Assignment -
Reproduce every line that appears below, precisely and completely.
Top of Given information
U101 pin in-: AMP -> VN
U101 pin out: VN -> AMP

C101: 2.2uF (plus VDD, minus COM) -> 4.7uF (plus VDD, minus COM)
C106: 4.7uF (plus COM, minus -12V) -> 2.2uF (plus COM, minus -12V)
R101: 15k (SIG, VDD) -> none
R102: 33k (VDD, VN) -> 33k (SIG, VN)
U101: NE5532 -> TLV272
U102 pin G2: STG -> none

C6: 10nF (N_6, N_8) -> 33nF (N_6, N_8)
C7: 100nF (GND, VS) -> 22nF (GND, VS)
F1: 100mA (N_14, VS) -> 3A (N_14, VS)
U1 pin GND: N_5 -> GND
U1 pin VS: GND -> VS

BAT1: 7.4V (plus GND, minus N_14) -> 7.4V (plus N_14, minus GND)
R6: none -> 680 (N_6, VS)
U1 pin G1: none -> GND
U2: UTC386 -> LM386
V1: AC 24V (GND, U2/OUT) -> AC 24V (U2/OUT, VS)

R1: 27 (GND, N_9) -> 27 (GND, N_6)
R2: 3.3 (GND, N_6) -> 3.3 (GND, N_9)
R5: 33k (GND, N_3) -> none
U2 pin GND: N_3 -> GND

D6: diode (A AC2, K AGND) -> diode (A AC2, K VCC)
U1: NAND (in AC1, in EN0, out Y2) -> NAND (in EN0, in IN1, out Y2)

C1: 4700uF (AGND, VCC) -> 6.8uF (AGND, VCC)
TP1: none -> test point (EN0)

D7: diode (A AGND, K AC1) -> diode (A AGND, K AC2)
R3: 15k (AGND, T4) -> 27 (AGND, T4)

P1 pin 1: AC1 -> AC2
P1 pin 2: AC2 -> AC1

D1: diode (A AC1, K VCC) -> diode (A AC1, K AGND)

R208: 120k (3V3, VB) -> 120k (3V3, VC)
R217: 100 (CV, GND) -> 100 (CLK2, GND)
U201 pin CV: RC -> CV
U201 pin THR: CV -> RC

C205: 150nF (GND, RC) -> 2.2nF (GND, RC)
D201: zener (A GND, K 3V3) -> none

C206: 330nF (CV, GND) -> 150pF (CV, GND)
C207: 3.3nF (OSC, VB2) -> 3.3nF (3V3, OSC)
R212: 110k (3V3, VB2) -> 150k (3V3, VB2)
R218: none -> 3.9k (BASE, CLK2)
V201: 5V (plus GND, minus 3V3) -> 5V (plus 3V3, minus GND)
Bottom of Given information
Solved exercise -
U101 pin in-: AMP -> VN
U101 pin out: VN -> AMP

C101: 2.2uF (plus VDD, minus COM) -> 4.7uF (plus VDD, minus COM)
C106: 4.7uF (plus COM, minus -12V) -> 2.2uF (plus COM, minus -12V)
R101: 15k (SIG, VDD) -> none
R102: 33k (VDD, VN) -> 33k (SIG, VN)
U101: NE5532 -> TLV272
U102 pin G2: STG -> none

C6: 10nF (N_6, N_8) -> 33nF (N_6, N_8)
C7: 100nF (GND, VS) -> 22nF (GND, VS)
F1: 100mA (N_14, VS) -> 3A (N_14, VS)
U1 pin GND: N_5 -> GND
U1 pin VS: GND -> VS

BAT1: 7.4V (plus GND, minus N_14) -> 7.4V (plus N_14, minus GND)
R6: none -> 680 (N_6, VS)
U1 pin G1: none -> GND
U2: UTC386 -> LM386
V1: AC 24V (GND, U2/OUT) -> AC 24V (U2/OUT, VS)

R1: 27 (GND, N_9) -> 27 (GND, N_6)
R2: 3.3 (GND, N_6) -> 3.3 (GND, N_9)
R5: 33k (GND, N_3) -> none
U2 pin GND: N_3 -> GND

D6: diode (A AC2, K AGND) -> diode (A AC2, K VCC)
U1: NAND (in AC1, in EN0, out Y2) -> NAND (in EN0, in IN1, out Y2)

C1: 4700uF (AGND, VCC) -> 6.8uF (AGND, VCC)
TP1: none -> test point (EN0)

D7: diode (A AGND, K AC1) -> diode (A AGND, K AC2)
R3: 15k (AGND, T4) -> 27 (AGND, T4)

P1 pin 1: AC1 -> AC2
P1 pin 2: AC2 -> AC1

D1: diode (A AC1, K VCC) -> diode (A AC1, K AGND)

R208: 120k (3V3, VB) -> 120k (3V3, VC)
R217: 100 (CV, GND) -> 100 (CLK2, GND)
U201 pin CV: RC -> CV
U201 pin THR: CV -> RC

C205: 150nF (GND, RC) -> 2.2nF (GND, RC)
D201: zener (A GND, K 3V3) -> none

C206: 330nF (CV, GND) -> 150pF (CV, GND)
C207: 3.3nF (OSC, VB2) -> 3.3nF (3V3, OSC)
R212: 110k (3V3, VB2) -> 150k (3V3, VB2)
R218: none -> 3.9k (BASE, CLK2)
V201: 5V (plus GND, minus 3V3) -> 5V (plus 3V3, minus GND)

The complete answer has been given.